## What the exercise asks
Nothing but the pictures should be left out when the entries below are duplicated.

## Dataset entries
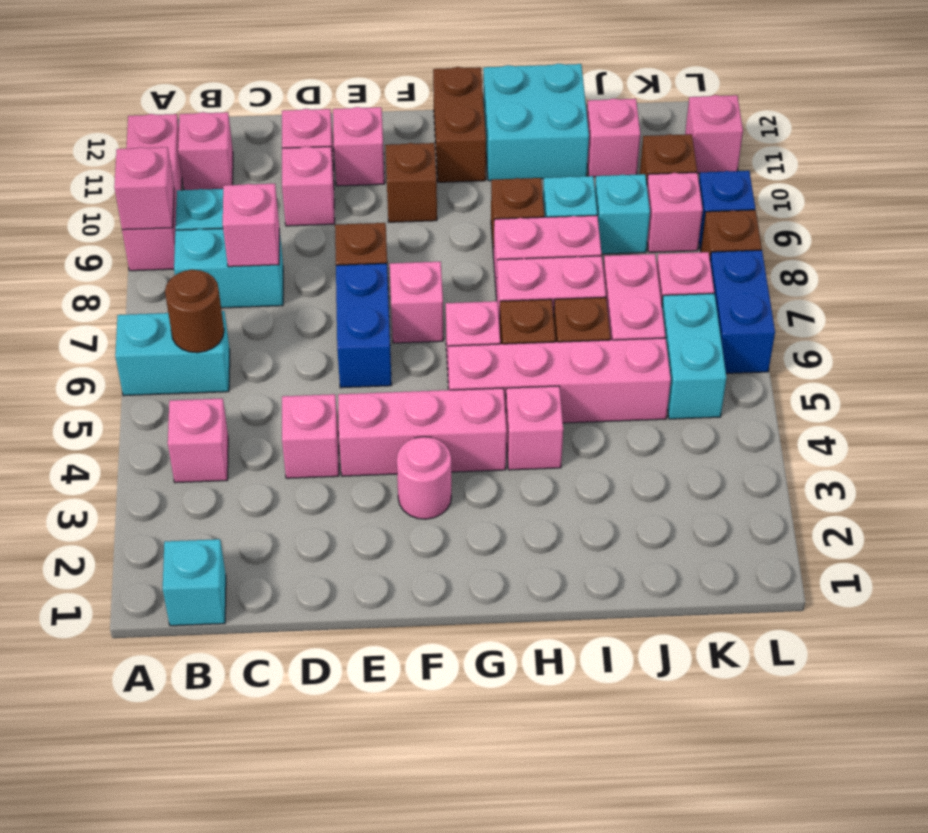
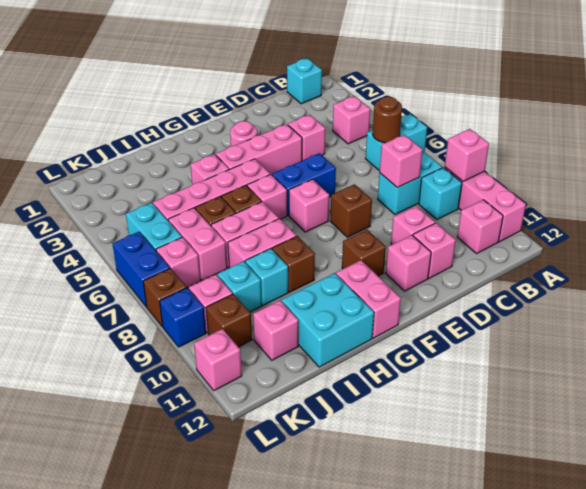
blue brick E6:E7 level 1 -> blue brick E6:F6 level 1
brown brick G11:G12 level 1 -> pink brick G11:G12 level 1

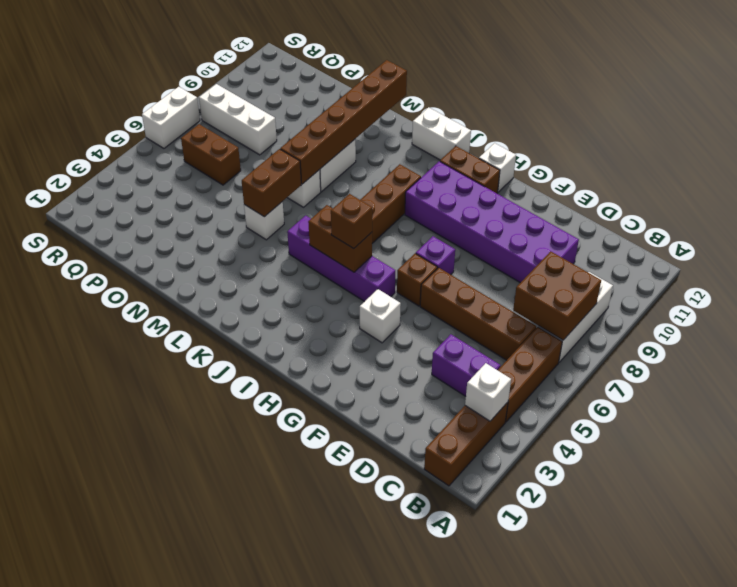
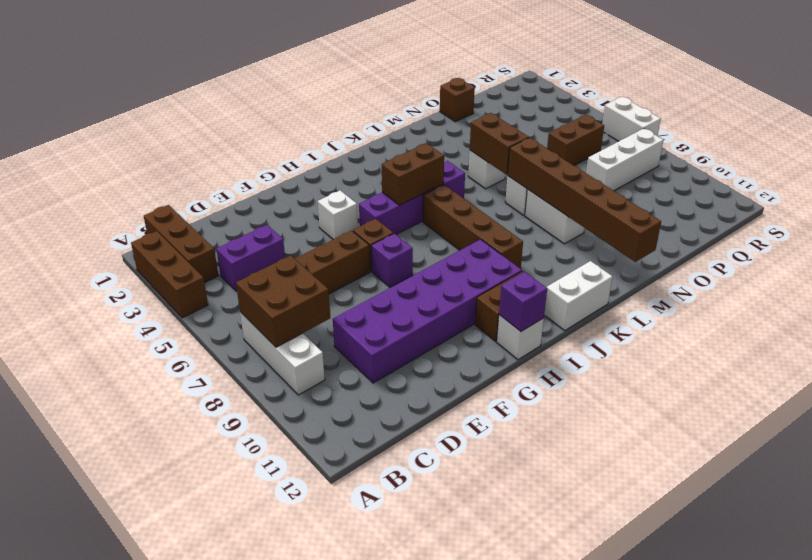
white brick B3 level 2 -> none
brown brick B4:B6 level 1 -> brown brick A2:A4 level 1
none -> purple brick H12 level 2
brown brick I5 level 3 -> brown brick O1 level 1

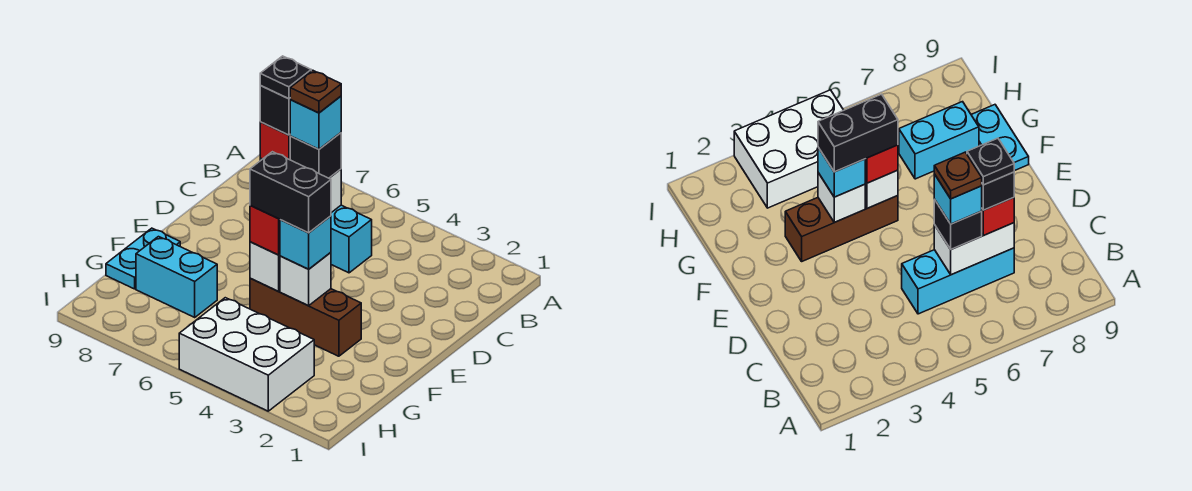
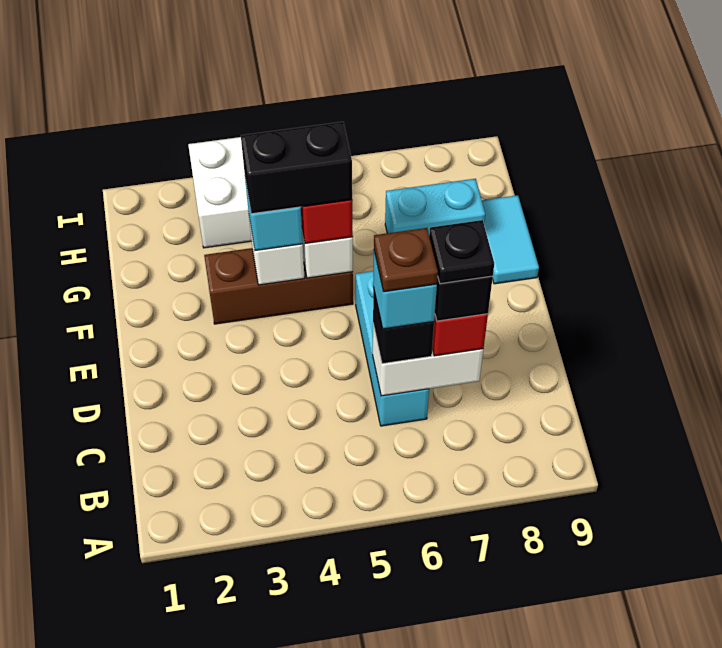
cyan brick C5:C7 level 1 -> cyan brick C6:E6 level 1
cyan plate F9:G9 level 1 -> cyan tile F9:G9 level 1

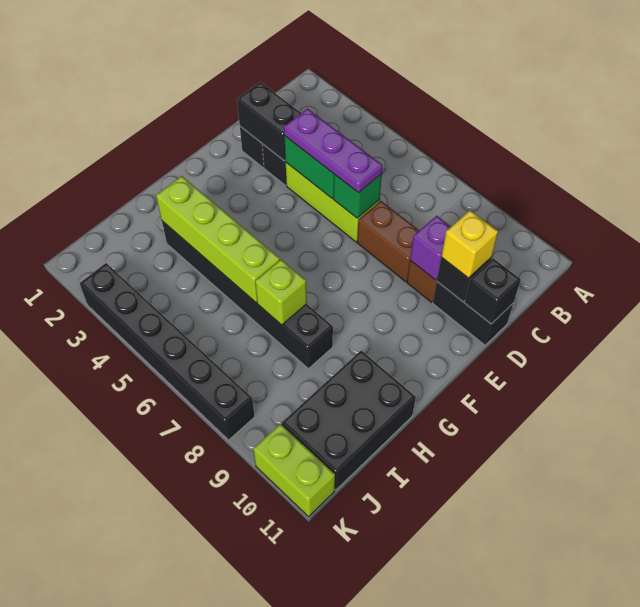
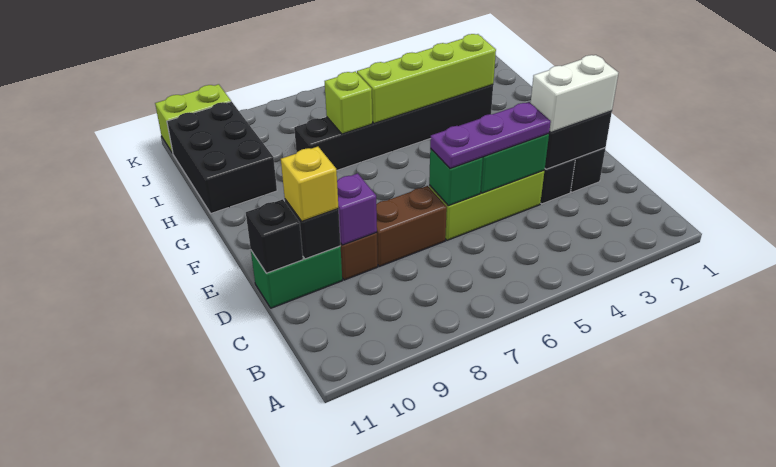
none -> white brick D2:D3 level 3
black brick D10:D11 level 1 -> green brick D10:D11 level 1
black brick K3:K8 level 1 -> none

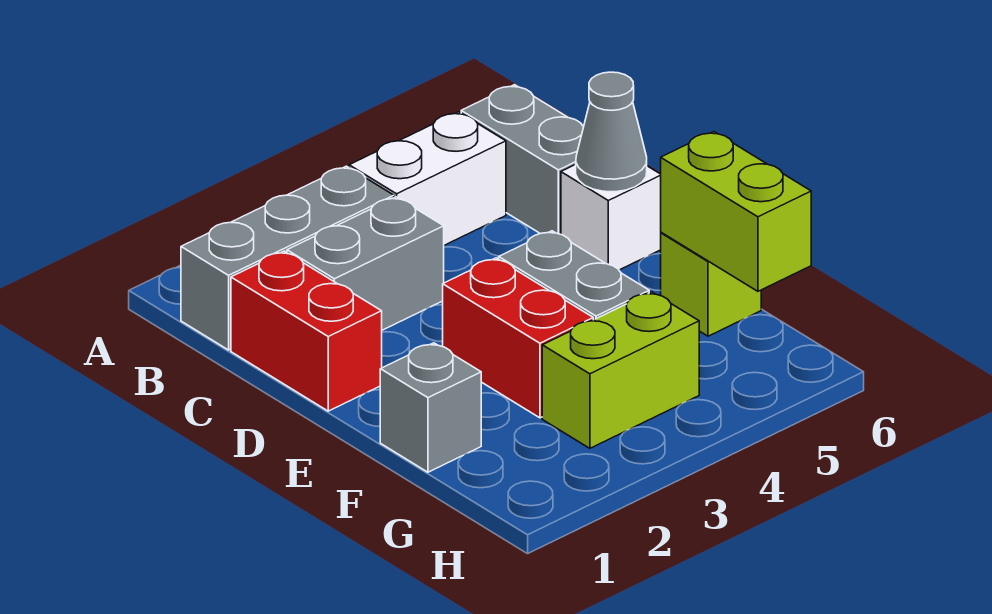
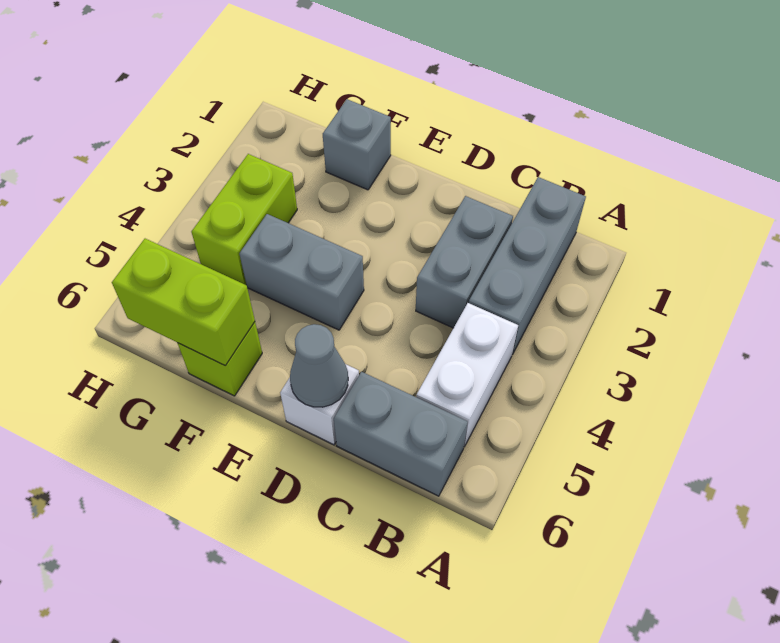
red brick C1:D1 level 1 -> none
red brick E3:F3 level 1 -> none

## Response area
blue brick E6:E7 level 1 -> blue brick E6:F6 level 1
brown brick G11:G12 level 1 -> pink brick G11:G12 level 1

white brick B3 level 2 -> none
brown brick B4:B6 level 1 -> brown brick A2:A4 level 1
none -> purple brick H12 level 2
brown brick I5 level 3 -> brown brick O1 level 1

cyan brick C5:C7 level 1 -> cyan brick C6:E6 level 1
cyan plate F9:G9 level 1 -> cyan tile F9:G9 level 1

none -> white brick D2:D3 level 3
black brick D10:D11 level 1 -> green brick D10:D11 level 1
black brick K3:K8 level 1 -> none

red brick C1:D1 level 1 -> none
red brick E3:F3 level 1 -> none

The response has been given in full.